# Exercise
In the material below, find every line containing "purple" and copy that line.

# Dataset extract

================

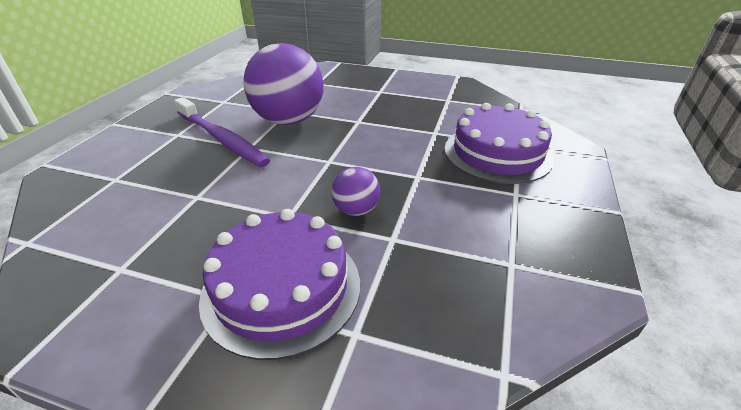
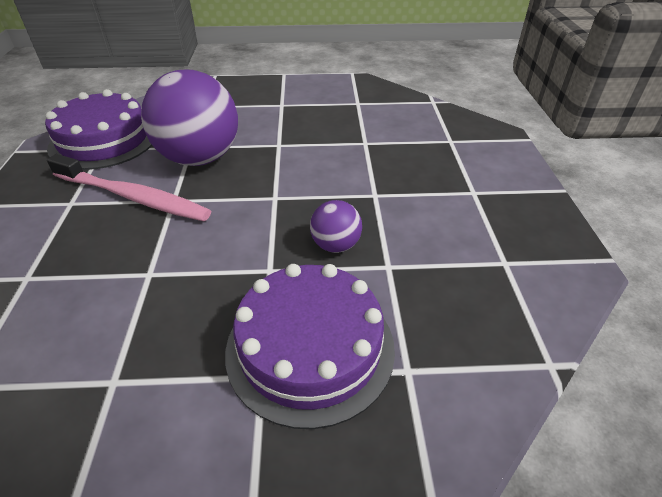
camera: 20 degrees left, 5 degrees up
purple toothbrush [174,97,270,167] -> pink toothbrush [47,154,211,221]
purple cake [444,103,554,184] -> purple cake moved to [45,89,152,170]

================

# Answer space
purple toothbrush [174,97,270,167] -> pink toothbrush [47,154,211,221]
purple cake [444,103,554,184] -> purple cake moved to [45,89,152,170]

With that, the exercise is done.